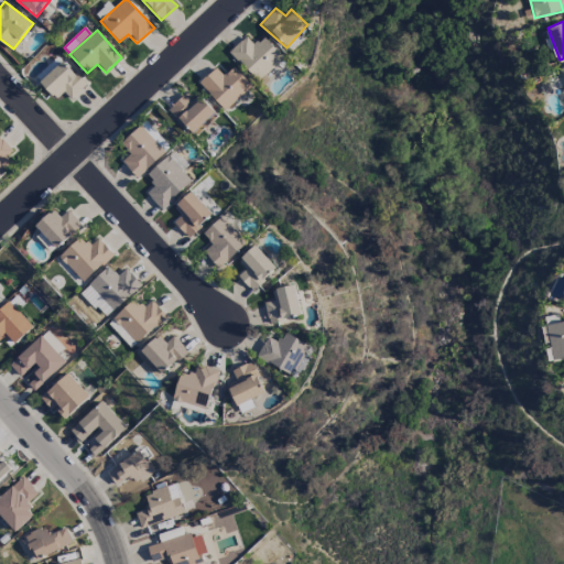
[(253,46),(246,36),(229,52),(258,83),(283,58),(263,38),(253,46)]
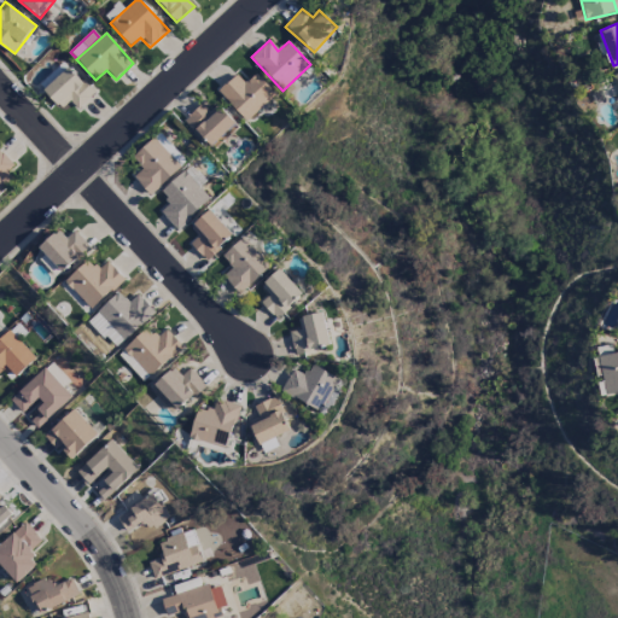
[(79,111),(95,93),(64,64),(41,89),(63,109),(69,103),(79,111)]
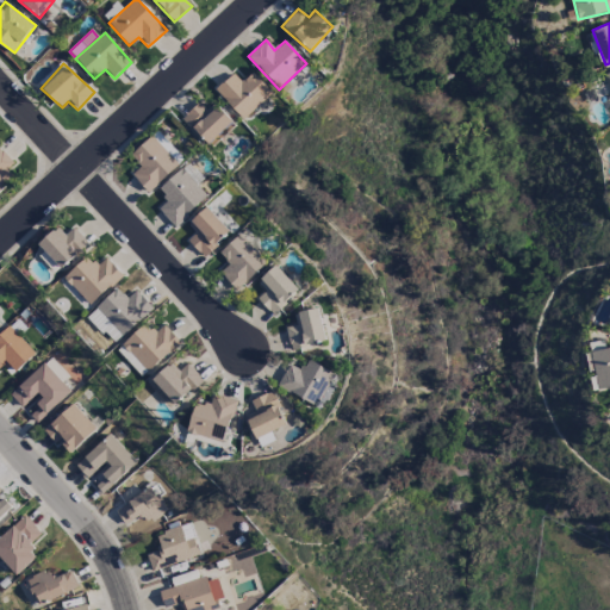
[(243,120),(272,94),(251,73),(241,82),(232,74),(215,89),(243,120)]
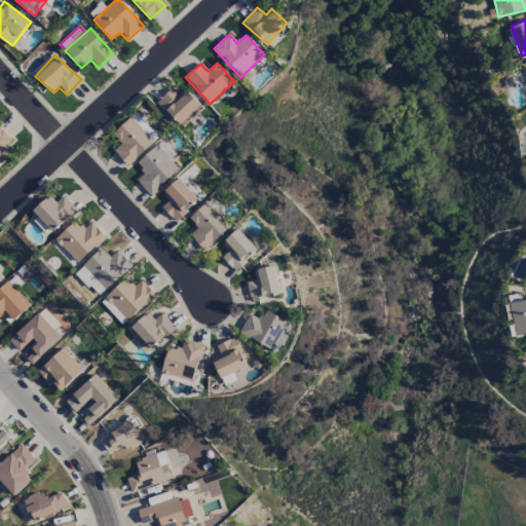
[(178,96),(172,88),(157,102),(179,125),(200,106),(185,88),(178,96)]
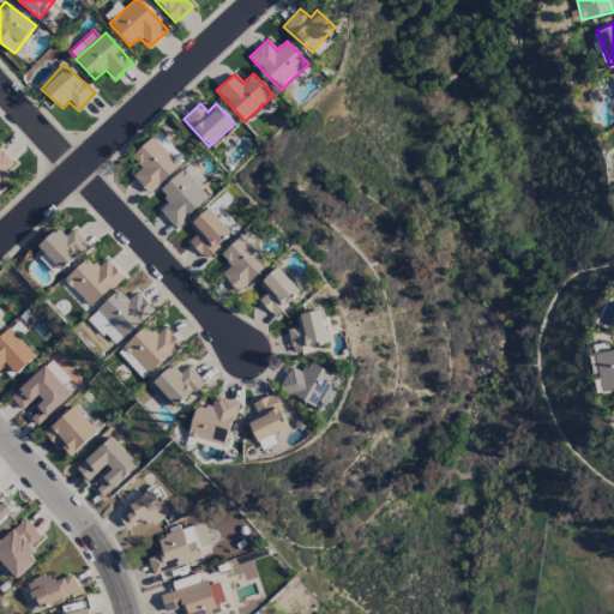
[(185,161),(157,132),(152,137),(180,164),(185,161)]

◆ Work order ◆
Reproduce the entries above exactly, without images.

◆ Answer to this exercise ◆
[(253,46),(246,36),(229,52),(258,83),(283,58),(263,38),(253,46)]
[(79,111),(95,93),(64,64),(41,89),(63,109),(69,103),(79,111)]
[(243,120),(272,94),(251,73),(241,82),(232,74),(215,89),(243,120)]
[(178,96),(172,88),(157,102),(179,125),(200,106),(185,88),(178,96)]
[(185,161),(157,132),(152,137),(180,164),(185,161)]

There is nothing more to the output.